Records contained in a dataset:
******
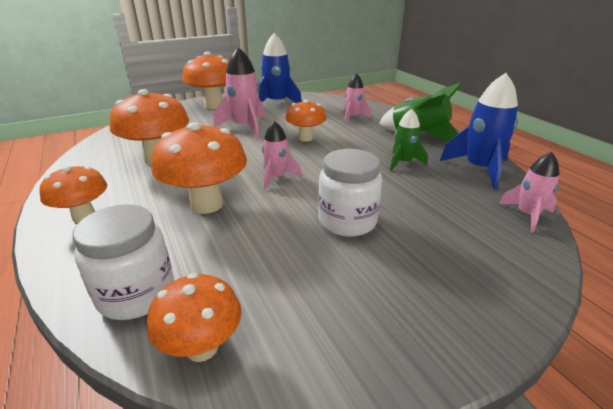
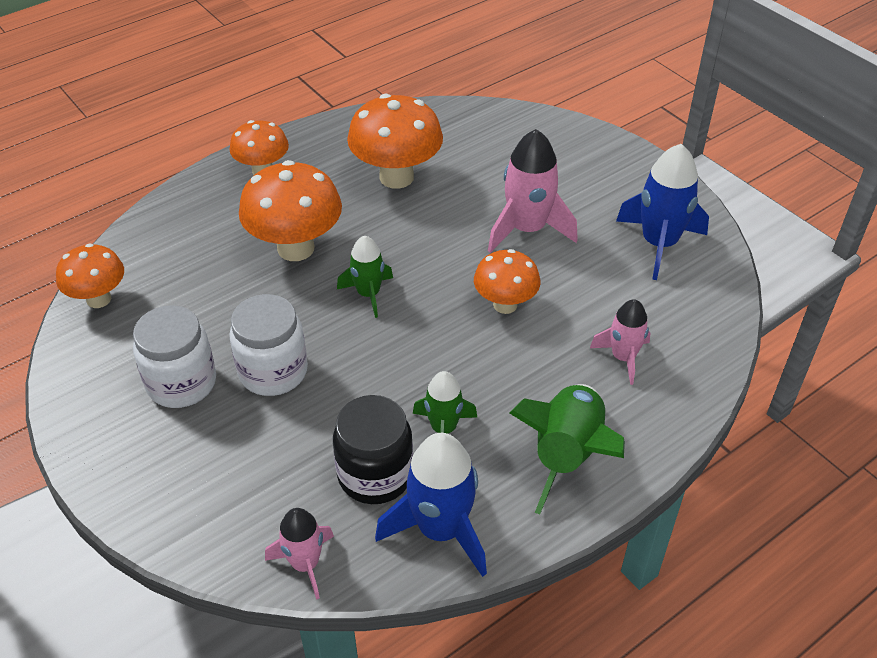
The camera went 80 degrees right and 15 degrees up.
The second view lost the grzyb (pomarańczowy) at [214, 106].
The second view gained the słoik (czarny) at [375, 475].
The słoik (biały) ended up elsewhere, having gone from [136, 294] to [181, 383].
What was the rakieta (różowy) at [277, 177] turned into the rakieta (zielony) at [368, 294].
******
[WHAT THIS TASK INVOLVES]: The task calls for every record to be transcribed exactly, with no images included.

[SOLUTION FOR THIS TASK]:
The camera went 80 degrees right and 15 degrees up.
The second view lost the grzyb (pomarańczowy) at [214, 106].
The second view gained the słoik (czarny) at [375, 475].
The słoik (biały) ended up elsewhere, having gone from [136, 294] to [181, 383].
What was the rakieta (różowy) at [277, 177] turned into the rakieta (zielony) at [368, 294].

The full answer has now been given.